● Stated goal
Return every line of the material from the one containing "audition [639, 1006]" down to the one containing "tradable is located", both included, reproduced exactly.

---------- Data in this exercise ----------

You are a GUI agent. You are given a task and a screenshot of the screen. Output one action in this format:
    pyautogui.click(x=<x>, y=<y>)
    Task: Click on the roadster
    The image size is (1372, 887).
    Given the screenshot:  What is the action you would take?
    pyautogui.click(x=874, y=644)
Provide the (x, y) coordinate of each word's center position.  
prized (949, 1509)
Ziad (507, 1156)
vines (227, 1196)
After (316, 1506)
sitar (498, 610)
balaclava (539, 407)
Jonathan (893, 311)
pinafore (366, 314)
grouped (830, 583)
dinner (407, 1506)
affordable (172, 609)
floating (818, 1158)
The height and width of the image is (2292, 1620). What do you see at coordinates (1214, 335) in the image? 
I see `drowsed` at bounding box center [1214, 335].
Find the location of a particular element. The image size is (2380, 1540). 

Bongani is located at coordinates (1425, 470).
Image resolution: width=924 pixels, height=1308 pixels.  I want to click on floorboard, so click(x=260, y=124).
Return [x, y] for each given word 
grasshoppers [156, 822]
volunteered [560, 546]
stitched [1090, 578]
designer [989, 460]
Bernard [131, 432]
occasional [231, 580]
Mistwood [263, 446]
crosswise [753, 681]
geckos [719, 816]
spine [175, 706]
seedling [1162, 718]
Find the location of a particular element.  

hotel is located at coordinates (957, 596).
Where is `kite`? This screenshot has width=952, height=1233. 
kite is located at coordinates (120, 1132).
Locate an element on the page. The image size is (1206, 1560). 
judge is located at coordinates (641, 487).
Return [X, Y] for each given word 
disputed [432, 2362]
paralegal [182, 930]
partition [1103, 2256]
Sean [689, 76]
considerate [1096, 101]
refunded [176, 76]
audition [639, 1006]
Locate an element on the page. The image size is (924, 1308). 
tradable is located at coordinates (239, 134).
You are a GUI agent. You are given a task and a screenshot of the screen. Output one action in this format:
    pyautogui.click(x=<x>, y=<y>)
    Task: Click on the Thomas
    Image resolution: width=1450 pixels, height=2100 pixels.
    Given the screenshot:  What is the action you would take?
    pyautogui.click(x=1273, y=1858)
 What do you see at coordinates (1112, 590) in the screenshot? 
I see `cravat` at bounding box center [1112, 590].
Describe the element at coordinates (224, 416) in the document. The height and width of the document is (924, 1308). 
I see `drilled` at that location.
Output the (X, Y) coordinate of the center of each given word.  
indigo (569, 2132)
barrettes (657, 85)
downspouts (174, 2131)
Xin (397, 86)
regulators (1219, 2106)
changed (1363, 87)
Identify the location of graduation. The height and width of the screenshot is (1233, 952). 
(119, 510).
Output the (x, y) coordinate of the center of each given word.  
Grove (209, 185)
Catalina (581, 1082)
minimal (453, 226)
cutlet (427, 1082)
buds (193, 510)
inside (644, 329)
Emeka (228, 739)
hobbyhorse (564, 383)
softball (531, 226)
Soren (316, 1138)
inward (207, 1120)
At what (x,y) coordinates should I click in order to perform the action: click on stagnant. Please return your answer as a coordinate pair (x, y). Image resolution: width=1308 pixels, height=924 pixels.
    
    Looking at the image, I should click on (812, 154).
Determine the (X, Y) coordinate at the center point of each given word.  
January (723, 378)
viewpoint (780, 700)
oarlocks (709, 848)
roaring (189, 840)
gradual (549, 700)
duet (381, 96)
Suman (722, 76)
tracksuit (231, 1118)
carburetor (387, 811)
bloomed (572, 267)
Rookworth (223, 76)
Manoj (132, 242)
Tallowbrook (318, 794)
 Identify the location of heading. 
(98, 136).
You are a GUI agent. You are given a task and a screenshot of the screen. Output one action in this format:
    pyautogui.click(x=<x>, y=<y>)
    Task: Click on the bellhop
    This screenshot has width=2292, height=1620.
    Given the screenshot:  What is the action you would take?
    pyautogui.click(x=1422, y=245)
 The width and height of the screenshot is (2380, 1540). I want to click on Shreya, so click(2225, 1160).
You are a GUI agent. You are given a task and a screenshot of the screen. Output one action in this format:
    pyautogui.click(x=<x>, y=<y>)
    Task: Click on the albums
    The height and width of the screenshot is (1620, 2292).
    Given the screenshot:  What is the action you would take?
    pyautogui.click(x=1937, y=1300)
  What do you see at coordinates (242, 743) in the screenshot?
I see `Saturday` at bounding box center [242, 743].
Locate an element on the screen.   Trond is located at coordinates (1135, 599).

----------

● Solution to the exercise
audition [639, 1006]
Locate an element on the page. The image size is (924, 1308). 
tradable is located at coordinates (239, 134).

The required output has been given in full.